• _EXCERPTED DATA_:
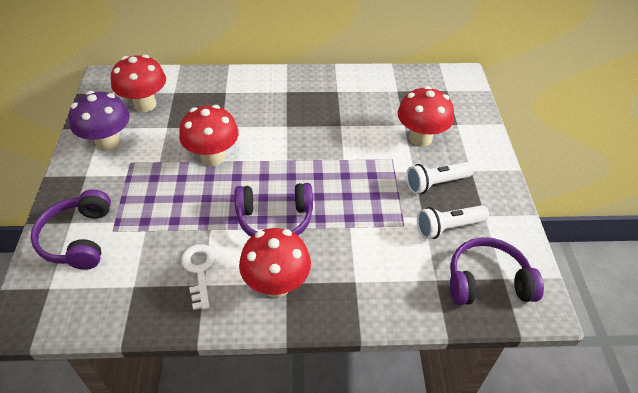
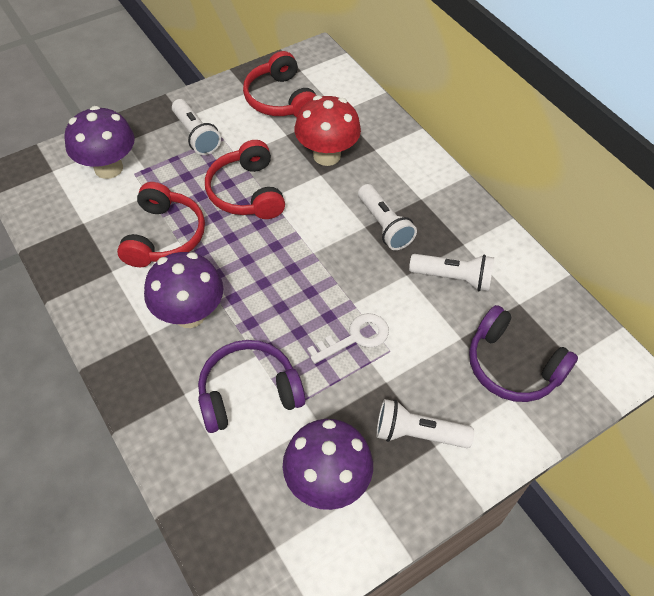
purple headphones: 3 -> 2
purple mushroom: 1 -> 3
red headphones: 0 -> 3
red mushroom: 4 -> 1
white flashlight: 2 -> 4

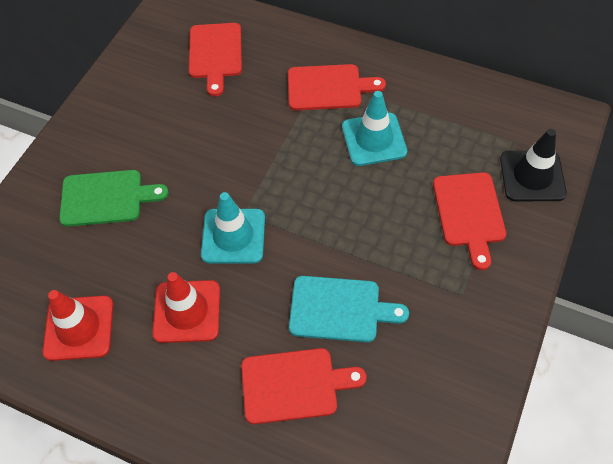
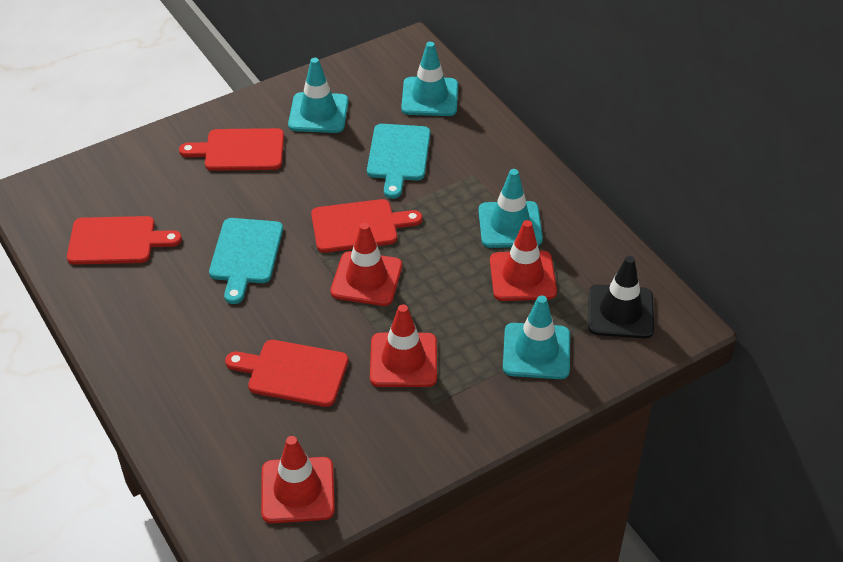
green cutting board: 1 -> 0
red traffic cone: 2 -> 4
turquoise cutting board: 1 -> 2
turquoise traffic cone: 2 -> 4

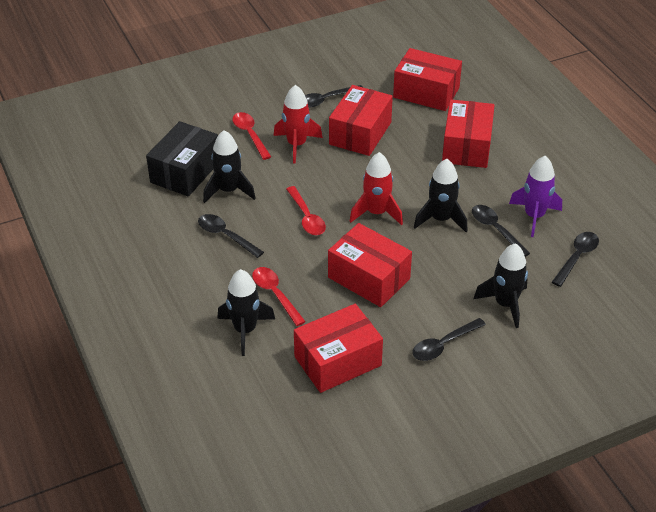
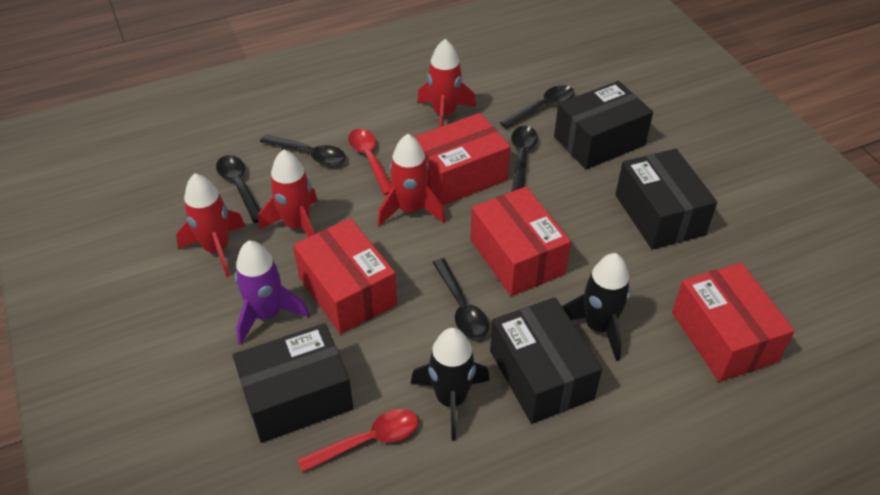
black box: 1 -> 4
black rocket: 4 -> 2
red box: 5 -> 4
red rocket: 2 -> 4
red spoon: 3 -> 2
...
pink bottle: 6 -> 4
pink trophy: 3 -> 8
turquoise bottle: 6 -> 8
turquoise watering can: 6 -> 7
==
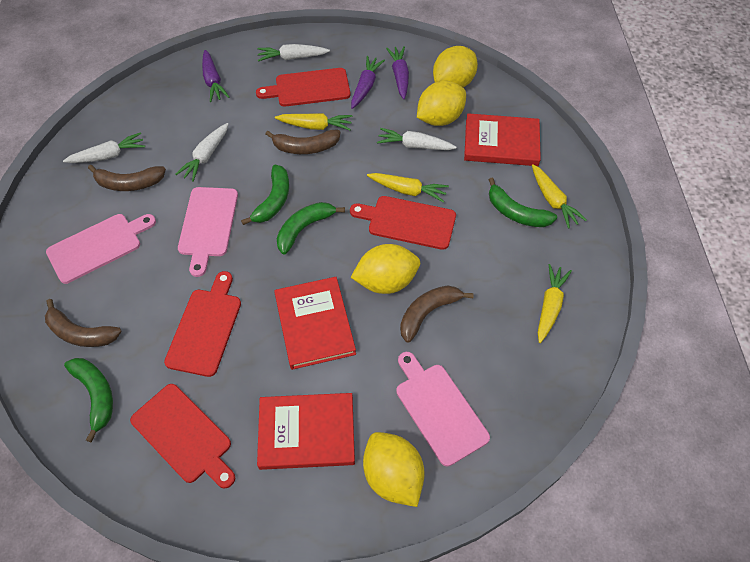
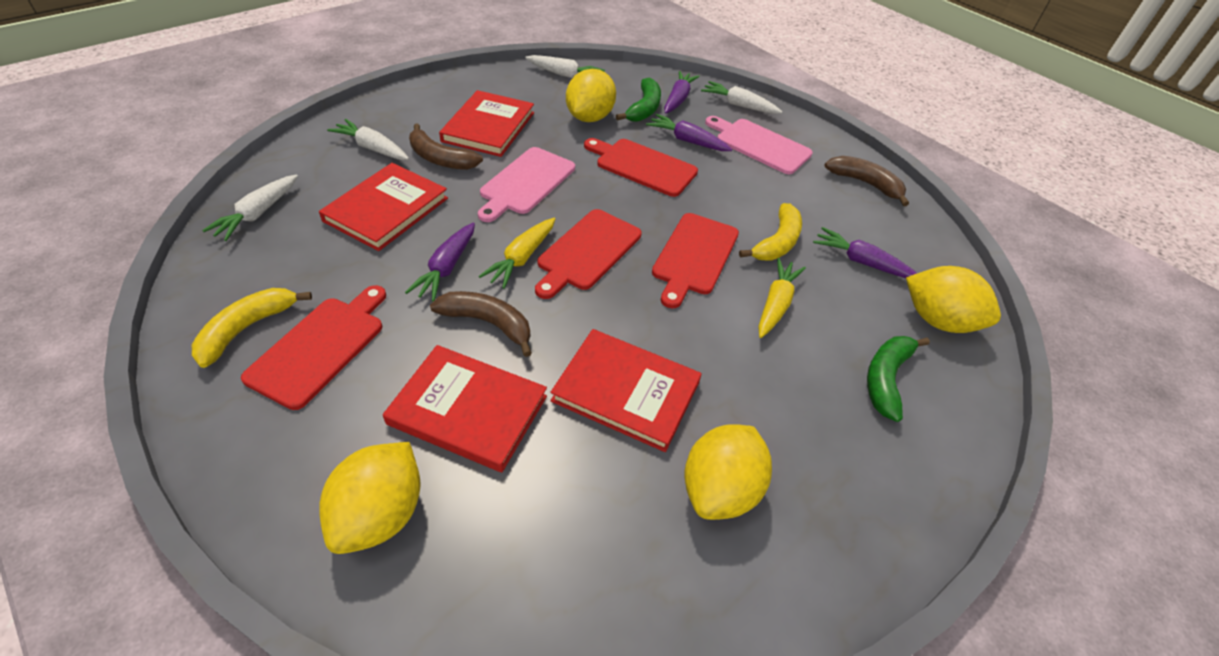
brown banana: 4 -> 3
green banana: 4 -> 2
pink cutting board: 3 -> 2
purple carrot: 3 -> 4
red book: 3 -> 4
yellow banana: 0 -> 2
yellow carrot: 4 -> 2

• _PROBLEM STATEMENT_: Search the data for the string "green" and copy out every line where it is found.

• _COMPLETED TASK_:
green cutting board: 1 -> 0
green banana: 4 -> 2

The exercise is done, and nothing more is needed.